◆ **TASK DIRECTIONS**
Within the listing below, the lines to output run from the one containing "blue brick C4:C6" through the one containing "none -> lime brick F6:F7 level 2"; copy them exactly and nothing else.

◆ **GIVEN RECORDS**
== == ==

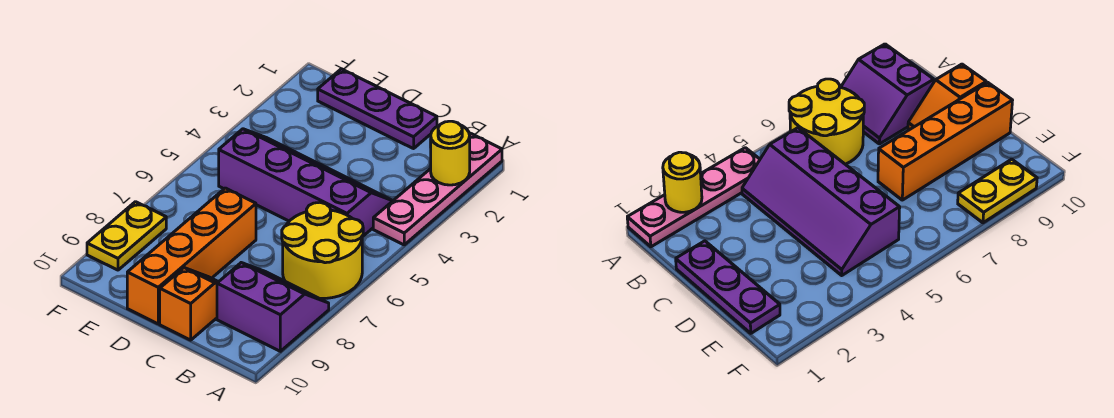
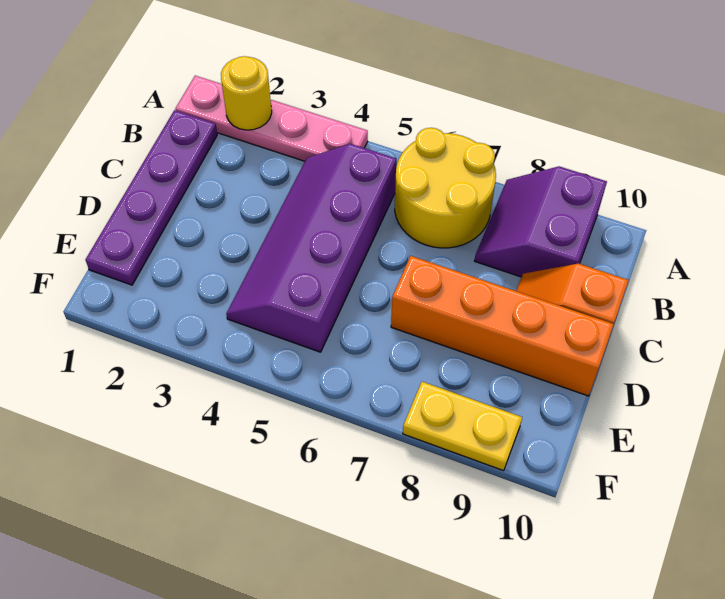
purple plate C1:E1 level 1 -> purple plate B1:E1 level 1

== == ==

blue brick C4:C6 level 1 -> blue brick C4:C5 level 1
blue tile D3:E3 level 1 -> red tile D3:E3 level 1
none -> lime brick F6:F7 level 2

== == ==

◆ **TASK OUTPUT**
blue brick C4:C6 level 1 -> blue brick C4:C5 level 1
blue tile D3:E3 level 1 -> red tile D3:E3 level 1
none -> lime brick F6:F7 level 2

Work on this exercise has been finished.